PROBLEM TO WORK ON. Take the line that contains "F1: 1.5A (N003, VEXT) -> 2A (N003, VEXT)" as the first line and the final line of the records as the last; return exactly those lines and the lines between.

TASK INPUTS.

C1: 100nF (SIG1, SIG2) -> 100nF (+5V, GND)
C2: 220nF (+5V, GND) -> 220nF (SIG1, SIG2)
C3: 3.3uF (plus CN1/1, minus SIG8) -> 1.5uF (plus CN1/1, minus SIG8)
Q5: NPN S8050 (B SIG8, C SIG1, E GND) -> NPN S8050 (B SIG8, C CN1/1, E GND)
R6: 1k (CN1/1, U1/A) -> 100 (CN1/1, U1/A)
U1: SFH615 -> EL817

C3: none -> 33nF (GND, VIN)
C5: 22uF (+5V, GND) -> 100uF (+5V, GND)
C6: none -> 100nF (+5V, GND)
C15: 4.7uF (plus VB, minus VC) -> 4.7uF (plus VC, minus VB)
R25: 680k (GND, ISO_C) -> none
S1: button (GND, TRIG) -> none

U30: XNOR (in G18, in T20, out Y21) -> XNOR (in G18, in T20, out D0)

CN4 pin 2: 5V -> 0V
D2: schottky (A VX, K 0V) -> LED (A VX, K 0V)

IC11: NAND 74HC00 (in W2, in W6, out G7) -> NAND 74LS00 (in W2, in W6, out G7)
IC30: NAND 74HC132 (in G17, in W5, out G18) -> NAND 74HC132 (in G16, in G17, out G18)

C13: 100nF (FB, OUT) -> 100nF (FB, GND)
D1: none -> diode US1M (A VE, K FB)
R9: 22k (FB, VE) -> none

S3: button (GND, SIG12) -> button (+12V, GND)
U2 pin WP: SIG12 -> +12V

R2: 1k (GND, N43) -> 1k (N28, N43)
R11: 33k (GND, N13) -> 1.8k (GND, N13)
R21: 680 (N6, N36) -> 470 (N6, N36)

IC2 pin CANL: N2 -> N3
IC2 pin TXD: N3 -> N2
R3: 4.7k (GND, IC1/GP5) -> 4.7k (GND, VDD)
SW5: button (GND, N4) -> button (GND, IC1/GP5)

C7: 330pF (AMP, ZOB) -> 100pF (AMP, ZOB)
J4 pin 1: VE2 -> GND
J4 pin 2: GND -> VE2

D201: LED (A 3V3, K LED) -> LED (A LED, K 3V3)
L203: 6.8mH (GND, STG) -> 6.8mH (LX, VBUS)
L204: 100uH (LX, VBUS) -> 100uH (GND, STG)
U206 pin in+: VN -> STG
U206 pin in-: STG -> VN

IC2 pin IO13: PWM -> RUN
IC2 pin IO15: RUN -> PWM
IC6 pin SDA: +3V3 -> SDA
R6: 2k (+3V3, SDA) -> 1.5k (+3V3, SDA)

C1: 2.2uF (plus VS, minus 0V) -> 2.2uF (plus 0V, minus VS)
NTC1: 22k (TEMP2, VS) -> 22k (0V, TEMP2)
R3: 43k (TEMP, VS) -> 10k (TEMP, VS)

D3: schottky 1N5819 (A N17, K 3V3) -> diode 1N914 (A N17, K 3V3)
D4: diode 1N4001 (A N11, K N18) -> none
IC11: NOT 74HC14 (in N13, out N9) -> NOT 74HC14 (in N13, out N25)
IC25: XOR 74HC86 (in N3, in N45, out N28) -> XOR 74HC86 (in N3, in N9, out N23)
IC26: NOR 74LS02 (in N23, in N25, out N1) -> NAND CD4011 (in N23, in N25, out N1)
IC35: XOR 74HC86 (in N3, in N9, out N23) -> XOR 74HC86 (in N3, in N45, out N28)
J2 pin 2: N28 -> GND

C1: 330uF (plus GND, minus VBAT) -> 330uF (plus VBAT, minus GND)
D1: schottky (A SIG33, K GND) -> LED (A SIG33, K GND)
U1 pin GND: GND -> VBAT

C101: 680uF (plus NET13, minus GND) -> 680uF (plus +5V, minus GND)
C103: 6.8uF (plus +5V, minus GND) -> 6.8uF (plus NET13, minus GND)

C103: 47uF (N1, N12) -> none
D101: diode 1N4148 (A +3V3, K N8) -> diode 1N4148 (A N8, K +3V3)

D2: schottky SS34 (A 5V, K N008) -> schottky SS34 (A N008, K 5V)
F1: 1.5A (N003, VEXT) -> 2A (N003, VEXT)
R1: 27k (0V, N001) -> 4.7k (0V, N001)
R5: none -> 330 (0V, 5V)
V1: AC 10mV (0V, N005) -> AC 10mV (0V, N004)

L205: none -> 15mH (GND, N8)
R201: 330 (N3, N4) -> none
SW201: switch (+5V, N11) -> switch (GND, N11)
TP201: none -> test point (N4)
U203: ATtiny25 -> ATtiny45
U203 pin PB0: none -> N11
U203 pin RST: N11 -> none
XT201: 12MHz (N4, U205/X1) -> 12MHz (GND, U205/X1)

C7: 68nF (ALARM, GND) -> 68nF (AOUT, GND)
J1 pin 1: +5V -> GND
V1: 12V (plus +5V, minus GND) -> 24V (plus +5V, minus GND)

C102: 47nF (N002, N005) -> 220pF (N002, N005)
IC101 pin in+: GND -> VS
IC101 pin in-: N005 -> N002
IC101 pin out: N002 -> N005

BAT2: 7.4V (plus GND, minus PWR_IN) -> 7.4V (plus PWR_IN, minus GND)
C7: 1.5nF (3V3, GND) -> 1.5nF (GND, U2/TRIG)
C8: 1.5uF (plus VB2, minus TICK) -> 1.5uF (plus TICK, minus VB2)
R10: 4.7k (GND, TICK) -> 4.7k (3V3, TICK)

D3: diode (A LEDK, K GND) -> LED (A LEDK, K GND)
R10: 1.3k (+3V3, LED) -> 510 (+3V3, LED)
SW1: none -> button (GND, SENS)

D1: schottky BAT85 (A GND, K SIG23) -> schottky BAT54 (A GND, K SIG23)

RESULT OF THE TASK.
F1: 1.5A (N003, VEXT) -> 2A (N003, VEXT)
R1: 27k (0V, N001) -> 4.7k (0V, N001)
R5: none -> 330 (0V, 5V)
V1: AC 10mV (0V, N005) -> AC 10mV (0V, N004)

L205: none -> 15mH (GND, N8)
R201: 330 (N3, N4) -> none
SW201: switch (+5V, N11) -> switch (GND, N11)
TP201: none -> test point (N4)
U203: ATtiny25 -> ATtiny45
U203 pin PB0: none -> N11
U203 pin RST: N11 -> none
XT201: 12MHz (N4, U205/X1) -> 12MHz (GND, U205/X1)

C7: 68nF (ALARM, GND) -> 68nF (AOUT, GND)
J1 pin 1: +5V -> GND
V1: 12V (plus +5V, minus GND) -> 24V (plus +5V, minus GND)

C102: 47nF (N002, N005) -> 220pF (N002, N005)
IC101 pin in+: GND -> VS
IC101 pin in-: N005 -> N002
IC101 pin out: N002 -> N005

BAT2: 7.4V (plus GND, minus PWR_IN) -> 7.4V (plus PWR_IN, minus GND)
C7: 1.5nF (3V3, GND) -> 1.5nF (GND, U2/TRIG)
C8: 1.5uF (plus VB2, minus TICK) -> 1.5uF (plus TICK, minus VB2)
R10: 4.7k (GND, TICK) -> 4.7k (3V3, TICK)

D3: diode (A LEDK, K GND) -> LED (A LEDK, K GND)
R10: 1.3k (+3V3, LED) -> 510 (+3V3, LED)
SW1: none -> button (GND, SENS)

D1: schottky BAT85 (A GND, K SIG23) -> schottky BAT54 (A GND, K SIG23)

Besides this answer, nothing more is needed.